Saved entries:

● ● ● ● ● ● ●

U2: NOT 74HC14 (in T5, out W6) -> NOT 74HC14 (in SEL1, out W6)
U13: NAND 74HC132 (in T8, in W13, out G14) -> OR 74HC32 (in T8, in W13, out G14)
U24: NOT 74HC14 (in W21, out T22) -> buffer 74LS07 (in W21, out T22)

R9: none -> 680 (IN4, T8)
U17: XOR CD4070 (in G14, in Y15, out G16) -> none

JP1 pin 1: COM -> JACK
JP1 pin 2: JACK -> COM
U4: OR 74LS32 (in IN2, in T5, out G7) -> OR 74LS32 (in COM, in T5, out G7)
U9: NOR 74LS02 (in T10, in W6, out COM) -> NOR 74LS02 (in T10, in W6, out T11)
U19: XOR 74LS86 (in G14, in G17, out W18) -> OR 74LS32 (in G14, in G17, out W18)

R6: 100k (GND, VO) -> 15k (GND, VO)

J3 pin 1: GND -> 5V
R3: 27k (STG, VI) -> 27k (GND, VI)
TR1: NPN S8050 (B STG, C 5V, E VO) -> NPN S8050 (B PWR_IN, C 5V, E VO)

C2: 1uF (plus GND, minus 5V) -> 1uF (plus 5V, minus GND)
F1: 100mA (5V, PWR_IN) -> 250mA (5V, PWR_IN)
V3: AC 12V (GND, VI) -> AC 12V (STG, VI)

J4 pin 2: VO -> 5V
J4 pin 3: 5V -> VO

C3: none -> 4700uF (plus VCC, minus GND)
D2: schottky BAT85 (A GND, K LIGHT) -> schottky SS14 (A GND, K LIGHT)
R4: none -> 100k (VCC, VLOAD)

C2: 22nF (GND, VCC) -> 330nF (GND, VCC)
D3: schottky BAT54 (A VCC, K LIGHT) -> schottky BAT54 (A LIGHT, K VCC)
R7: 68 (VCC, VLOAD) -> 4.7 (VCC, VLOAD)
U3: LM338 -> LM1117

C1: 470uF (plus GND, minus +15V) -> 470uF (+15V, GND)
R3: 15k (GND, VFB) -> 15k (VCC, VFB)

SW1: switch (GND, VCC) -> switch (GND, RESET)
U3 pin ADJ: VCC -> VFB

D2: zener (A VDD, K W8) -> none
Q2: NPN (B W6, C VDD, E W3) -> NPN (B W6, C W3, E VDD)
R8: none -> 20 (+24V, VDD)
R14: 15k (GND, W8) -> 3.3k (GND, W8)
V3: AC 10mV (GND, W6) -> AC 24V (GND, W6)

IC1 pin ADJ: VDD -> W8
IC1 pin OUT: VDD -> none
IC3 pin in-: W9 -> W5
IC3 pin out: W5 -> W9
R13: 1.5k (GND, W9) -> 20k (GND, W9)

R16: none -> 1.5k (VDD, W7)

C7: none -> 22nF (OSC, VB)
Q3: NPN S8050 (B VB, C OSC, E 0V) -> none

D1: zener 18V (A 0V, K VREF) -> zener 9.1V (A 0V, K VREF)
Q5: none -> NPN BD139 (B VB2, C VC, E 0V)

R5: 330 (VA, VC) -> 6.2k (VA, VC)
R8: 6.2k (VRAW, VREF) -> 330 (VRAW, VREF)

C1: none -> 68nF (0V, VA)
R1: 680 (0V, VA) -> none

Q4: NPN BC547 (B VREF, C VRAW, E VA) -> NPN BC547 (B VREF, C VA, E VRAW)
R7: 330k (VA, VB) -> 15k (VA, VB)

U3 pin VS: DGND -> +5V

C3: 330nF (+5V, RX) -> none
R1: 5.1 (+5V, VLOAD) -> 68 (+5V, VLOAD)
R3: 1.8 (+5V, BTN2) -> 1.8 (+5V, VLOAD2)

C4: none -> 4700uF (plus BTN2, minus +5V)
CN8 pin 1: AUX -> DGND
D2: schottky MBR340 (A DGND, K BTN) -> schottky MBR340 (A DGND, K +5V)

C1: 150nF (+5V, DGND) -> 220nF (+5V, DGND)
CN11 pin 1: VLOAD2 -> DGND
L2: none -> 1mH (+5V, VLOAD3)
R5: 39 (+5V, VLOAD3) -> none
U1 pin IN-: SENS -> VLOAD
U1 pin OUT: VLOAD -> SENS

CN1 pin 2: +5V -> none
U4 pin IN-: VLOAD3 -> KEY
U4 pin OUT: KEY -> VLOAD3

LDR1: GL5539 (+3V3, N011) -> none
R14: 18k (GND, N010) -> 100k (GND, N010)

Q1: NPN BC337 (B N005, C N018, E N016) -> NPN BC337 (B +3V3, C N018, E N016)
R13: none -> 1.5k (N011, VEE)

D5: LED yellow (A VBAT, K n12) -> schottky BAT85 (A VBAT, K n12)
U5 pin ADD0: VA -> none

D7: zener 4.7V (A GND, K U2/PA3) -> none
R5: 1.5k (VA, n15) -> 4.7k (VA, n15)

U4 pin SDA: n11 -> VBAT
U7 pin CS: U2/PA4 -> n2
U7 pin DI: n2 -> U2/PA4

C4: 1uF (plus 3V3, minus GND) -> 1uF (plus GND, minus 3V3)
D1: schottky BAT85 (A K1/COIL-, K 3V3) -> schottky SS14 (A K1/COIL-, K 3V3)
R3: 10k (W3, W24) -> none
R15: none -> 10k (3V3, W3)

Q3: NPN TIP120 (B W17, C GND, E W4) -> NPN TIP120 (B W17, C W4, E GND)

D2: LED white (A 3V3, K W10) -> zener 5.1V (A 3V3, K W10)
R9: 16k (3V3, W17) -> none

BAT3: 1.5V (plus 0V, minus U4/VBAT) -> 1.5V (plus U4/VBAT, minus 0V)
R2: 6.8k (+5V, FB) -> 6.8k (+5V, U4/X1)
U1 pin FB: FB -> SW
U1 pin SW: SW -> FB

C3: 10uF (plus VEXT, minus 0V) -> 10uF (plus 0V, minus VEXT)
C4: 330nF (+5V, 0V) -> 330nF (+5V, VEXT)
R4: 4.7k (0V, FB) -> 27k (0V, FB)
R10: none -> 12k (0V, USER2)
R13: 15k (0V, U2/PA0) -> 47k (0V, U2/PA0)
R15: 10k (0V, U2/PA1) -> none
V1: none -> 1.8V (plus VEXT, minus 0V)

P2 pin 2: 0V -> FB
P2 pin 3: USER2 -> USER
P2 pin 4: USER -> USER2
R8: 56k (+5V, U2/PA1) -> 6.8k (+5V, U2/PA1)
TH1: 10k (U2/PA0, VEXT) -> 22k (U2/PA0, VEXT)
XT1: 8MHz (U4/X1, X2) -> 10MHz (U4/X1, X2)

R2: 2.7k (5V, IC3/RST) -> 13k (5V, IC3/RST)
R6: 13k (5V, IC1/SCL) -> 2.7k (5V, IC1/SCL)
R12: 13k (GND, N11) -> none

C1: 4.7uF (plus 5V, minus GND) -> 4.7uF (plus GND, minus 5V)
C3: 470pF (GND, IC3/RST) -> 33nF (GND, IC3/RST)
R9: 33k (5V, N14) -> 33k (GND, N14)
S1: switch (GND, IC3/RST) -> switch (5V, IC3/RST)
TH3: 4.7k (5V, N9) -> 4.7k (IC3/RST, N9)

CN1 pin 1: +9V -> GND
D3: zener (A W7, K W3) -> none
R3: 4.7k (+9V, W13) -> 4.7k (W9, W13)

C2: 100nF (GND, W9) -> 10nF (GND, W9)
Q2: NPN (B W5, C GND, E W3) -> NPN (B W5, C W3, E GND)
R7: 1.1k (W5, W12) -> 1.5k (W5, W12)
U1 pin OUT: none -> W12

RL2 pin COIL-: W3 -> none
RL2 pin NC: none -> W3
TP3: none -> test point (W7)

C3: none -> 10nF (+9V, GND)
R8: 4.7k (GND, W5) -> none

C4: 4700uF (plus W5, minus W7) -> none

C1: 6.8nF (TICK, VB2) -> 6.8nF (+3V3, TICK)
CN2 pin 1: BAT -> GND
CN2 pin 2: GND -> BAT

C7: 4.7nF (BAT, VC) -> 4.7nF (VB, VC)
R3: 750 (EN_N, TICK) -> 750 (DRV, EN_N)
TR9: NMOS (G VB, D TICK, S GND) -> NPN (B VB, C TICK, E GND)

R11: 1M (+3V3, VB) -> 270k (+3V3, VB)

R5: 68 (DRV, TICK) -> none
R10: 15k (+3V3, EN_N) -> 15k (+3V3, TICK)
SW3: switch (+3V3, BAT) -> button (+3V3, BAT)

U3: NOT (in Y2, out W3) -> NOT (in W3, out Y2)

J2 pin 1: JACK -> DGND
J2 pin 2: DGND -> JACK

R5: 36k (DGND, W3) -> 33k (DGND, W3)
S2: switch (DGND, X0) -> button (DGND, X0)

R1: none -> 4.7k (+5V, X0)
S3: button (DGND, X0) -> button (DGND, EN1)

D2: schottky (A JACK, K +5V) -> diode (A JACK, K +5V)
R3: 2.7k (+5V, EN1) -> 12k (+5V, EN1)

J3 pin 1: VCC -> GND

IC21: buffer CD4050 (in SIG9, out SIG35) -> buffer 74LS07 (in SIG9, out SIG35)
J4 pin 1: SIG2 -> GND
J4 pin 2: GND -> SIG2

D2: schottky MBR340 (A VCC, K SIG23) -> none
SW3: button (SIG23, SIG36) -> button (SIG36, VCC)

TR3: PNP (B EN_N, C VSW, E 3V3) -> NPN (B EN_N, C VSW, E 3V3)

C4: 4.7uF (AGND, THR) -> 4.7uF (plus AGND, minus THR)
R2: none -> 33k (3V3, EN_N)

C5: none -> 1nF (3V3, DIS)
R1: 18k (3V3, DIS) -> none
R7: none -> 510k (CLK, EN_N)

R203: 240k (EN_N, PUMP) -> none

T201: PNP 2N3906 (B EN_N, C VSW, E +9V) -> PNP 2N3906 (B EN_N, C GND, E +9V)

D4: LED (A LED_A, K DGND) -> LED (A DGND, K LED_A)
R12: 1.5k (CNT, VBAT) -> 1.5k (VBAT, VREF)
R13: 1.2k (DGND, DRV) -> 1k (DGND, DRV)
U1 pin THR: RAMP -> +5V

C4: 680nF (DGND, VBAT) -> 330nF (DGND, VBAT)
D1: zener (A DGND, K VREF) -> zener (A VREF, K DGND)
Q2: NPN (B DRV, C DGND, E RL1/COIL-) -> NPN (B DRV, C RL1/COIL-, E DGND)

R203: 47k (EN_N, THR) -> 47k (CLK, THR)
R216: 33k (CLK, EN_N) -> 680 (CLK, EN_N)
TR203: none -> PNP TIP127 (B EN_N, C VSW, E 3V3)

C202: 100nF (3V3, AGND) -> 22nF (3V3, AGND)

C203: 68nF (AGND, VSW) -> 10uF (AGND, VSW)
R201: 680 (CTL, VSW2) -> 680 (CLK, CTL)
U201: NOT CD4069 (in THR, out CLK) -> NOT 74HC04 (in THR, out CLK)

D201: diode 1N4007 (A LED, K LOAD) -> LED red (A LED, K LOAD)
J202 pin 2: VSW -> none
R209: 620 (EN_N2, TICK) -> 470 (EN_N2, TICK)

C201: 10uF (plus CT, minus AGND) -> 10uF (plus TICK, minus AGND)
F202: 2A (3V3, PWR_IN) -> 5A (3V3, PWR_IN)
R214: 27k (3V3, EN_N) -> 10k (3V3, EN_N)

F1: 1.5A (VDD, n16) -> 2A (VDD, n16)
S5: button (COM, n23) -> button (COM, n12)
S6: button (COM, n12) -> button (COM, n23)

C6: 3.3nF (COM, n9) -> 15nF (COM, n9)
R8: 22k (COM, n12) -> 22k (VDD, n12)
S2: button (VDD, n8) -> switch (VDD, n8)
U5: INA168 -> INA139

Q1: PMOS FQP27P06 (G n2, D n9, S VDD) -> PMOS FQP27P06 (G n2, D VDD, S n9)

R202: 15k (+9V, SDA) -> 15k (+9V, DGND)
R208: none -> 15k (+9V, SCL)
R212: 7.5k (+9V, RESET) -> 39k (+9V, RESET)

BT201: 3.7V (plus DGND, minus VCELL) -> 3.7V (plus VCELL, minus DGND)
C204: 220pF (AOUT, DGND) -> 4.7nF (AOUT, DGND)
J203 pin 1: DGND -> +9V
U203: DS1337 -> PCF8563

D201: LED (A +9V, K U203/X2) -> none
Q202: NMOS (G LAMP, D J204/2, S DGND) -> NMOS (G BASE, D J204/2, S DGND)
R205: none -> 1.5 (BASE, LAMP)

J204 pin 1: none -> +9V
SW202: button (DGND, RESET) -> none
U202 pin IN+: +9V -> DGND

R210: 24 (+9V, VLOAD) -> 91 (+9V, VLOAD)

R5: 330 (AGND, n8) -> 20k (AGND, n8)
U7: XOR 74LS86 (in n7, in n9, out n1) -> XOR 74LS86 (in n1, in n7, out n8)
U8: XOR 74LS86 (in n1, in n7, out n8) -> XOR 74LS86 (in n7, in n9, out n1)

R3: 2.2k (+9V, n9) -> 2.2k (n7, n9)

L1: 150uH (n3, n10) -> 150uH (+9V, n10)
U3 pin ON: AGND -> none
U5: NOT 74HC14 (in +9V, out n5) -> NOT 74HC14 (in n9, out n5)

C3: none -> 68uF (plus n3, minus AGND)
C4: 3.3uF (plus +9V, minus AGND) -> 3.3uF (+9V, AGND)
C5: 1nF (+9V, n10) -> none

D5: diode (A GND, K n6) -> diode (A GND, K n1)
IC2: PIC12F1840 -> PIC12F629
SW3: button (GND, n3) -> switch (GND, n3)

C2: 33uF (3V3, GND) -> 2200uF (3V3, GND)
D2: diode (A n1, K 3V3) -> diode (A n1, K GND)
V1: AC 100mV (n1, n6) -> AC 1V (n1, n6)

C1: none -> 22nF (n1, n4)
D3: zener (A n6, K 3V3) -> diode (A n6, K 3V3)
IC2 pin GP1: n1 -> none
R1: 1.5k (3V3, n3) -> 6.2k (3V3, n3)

● ● ● ● ● ● ●

**Work order:** Transcribe only, please, the lines from the first line of the records through the line with "R7: 330k (VA, VB) -> 15k (VA, VB)". Both of those lines are included.

**Result for this exercise:**
U2: NOT 74HC14 (in T5, out W6) -> NOT 74HC14 (in SEL1, out W6)
U13: NAND 74HC132 (in T8, in W13, out G14) -> OR 74HC32 (in T8, in W13, out G14)
U24: NOT 74HC14 (in W21, out T22) -> buffer 74LS07 (in W21, out T22)

R9: none -> 680 (IN4, T8)
U17: XOR CD4070 (in G14, in Y15, out G16) -> none

JP1 pin 1: COM -> JACK
JP1 pin 2: JACK -> COM
U4: OR 74LS32 (in IN2, in T5, out G7) -> OR 74LS32 (in COM, in T5, out G7)
U9: NOR 74LS02 (in T10, in W6, out COM) -> NOR 74LS02 (in T10, in W6, out T11)
U19: XOR 74LS86 (in G14, in G17, out W18) -> OR 74LS32 (in G14, in G17, out W18)

R6: 100k (GND, VO) -> 15k (GND, VO)

J3 pin 1: GND -> 5V
R3: 27k (STG, VI) -> 27k (GND, VI)
TR1: NPN S8050 (B STG, C 5V, E VO) -> NPN S8050 (B PWR_IN, C 5V, E VO)

C2: 1uF (plus GND, minus 5V) -> 1uF (plus 5V, minus GND)
F1: 100mA (5V, PWR_IN) -> 250mA (5V, PWR_IN)
V3: AC 12V (GND, VI) -> AC 12V (STG, VI)

J4 pin 2: VO -> 5V
J4 pin 3: 5V -> VO

C3: none -> 4700uF (plus VCC, minus GND)
D2: schottky BAT85 (A GND, K LIGHT) -> schottky SS14 (A GND, K LIGHT)
R4: none -> 100k (VCC, VLOAD)

C2: 22nF (GND, VCC) -> 330nF (GND, VCC)
D3: schottky BAT54 (A VCC, K LIGHT) -> schottky BAT54 (A LIGHT, K VCC)
R7: 68 (VCC, VLOAD) -> 4.7 (VCC, VLOAD)
U3: LM338 -> LM1117

C1: 470uF (plus GND, minus +15V) -> 470uF (+15V, GND)
R3: 15k (GND, VFB) -> 15k (VCC, VFB)

SW1: switch (GND, VCC) -> switch (GND, RESET)
U3 pin ADJ: VCC -> VFB

D2: zener (A VDD, K W8) -> none
Q2: NPN (B W6, C VDD, E W3) -> NPN (B W6, C W3, E VDD)
R8: none -> 20 (+24V, VDD)
R14: 15k (GND, W8) -> 3.3k (GND, W8)
V3: AC 10mV (GND, W6) -> AC 24V (GND, W6)

IC1 pin ADJ: VDD -> W8
IC1 pin OUT: VDD -> none
IC3 pin in-: W9 -> W5
IC3 pin out: W5 -> W9
R13: 1.5k (GND, W9) -> 20k (GND, W9)

R16: none -> 1.5k (VDD, W7)

C7: none -> 22nF (OSC, VB)
Q3: NPN S8050 (B VB, C OSC, E 0V) -> none

D1: zener 18V (A 0V, K VREF) -> zener 9.1V (A 0V, K VREF)
Q5: none -> NPN BD139 (B VB2, C VC, E 0V)

R5: 330 (VA, VC) -> 6.2k (VA, VC)
R8: 6.2k (VRAW, VREF) -> 330 (VRAW, VREF)

C1: none -> 68nF (0V, VA)
R1: 680 (0V, VA) -> none

Q4: NPN BC547 (B VREF, C VRAW, E VA) -> NPN BC547 (B VREF, C VA, E VRAW)
R7: 330k (VA, VB) -> 15k (VA, VB)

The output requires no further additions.